Problem details: Exactly as written, set down each line of the data below except its pictures.

[Exercise inputs Boundary: Start]

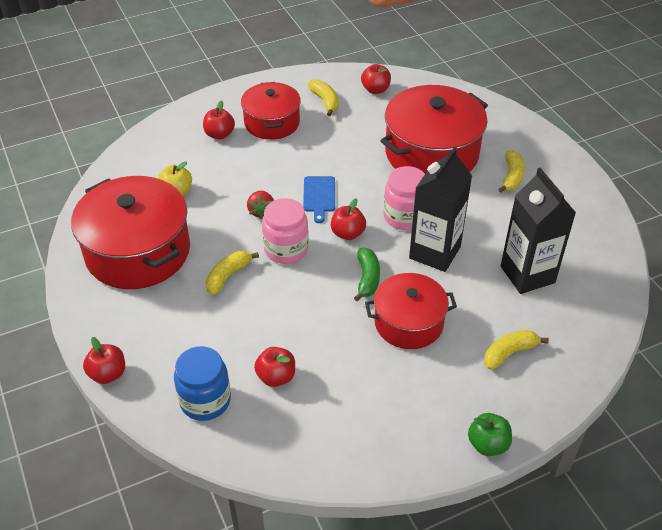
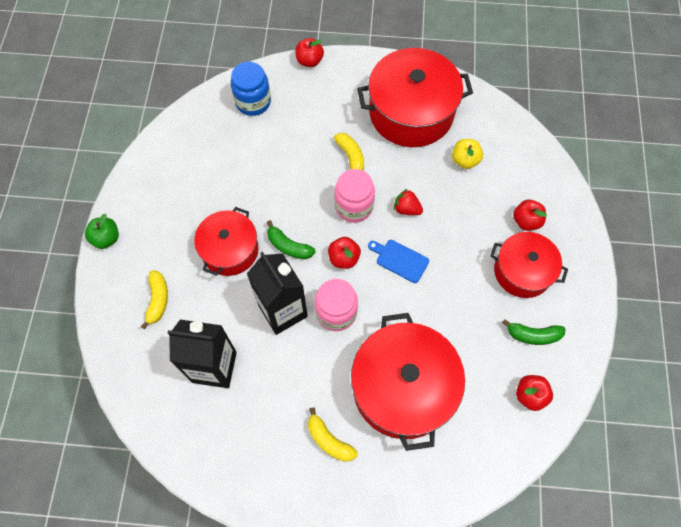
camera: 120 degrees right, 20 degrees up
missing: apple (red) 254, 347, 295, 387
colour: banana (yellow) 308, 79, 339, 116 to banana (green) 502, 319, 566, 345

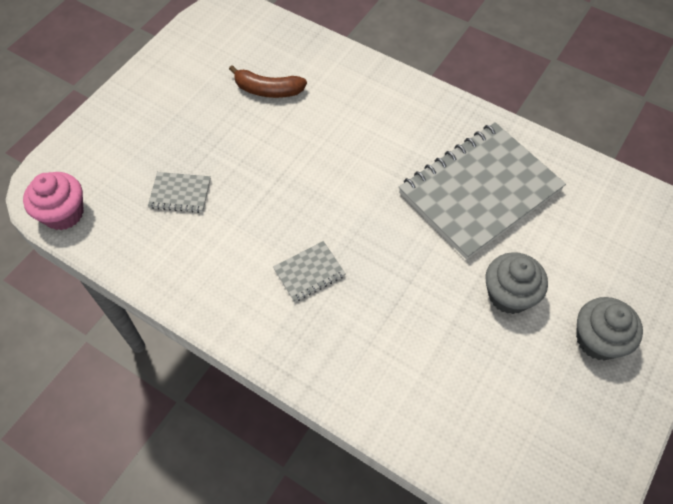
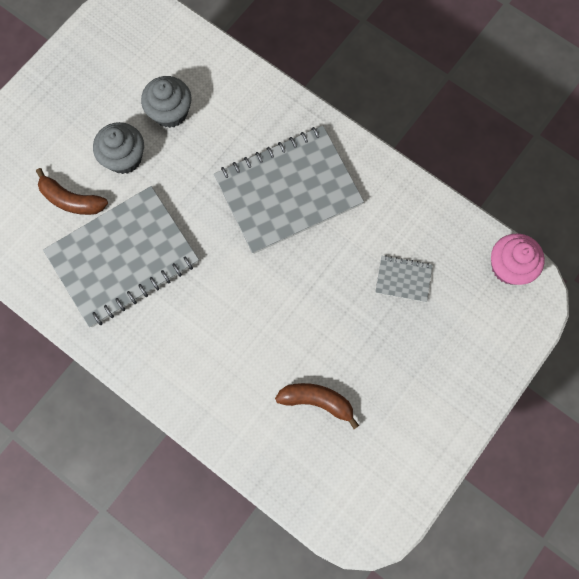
camera: 175 degrees left, 15 degrees up
appeared: banana (brown) 36, 168, 108, 215
relocated: cupcake (grey) 576, 297, 643, 361 to 141, 76, 191, 128
size: notebook (grey) 273, 241, 346, 302 = 214, 126, 364, 254 x2.42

[Exercise inputs Boundary: End]

Solution below:
camera: 120 degrees right, 20 degrees up
missing: apple (red) 254, 347, 295, 387
colour: banana (yellow) 308, 79, 339, 116 to banana (green) 502, 319, 566, 345

camera: 175 degrees left, 15 degrees up
appeared: banana (brown) 36, 168, 108, 215
relocated: cupcake (grey) 576, 297, 643, 361 to 141, 76, 191, 128
size: notebook (grey) 273, 241, 346, 302 = 214, 126, 364, 254 x2.42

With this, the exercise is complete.